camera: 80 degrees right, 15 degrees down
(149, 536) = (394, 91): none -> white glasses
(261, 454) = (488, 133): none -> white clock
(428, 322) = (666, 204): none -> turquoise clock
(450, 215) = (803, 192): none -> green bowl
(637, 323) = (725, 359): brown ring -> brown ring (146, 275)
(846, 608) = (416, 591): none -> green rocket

* * * *

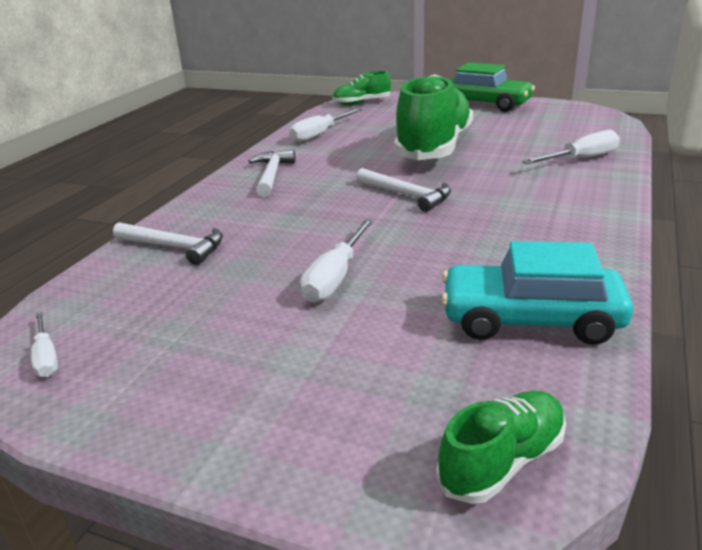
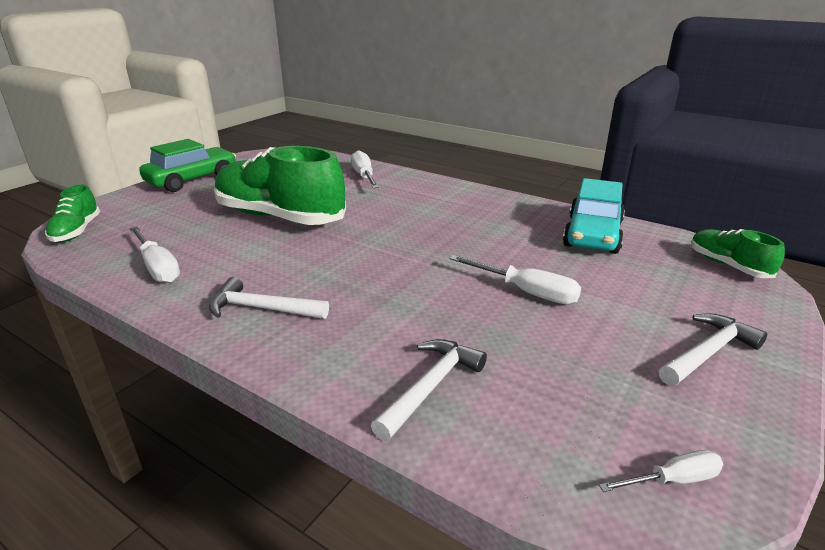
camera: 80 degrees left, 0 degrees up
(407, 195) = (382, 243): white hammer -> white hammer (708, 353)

* * * *

Work instruction – Repeat word for word the lines above that run from the line containing "(261, 454) = (488, 133): none -> white clock" through the line containing "(846, 608) = (416, 591): none -> green rocket", both ends included, and nothing else.

Result for this exercise –
(261, 454) = (488, 133): none -> white clock
(428, 322) = (666, 204): none -> turquoise clock
(450, 215) = (803, 192): none -> green bowl
(637, 323) = (725, 359): brown ring -> brown ring (146, 275)
(846, 608) = (416, 591): none -> green rocket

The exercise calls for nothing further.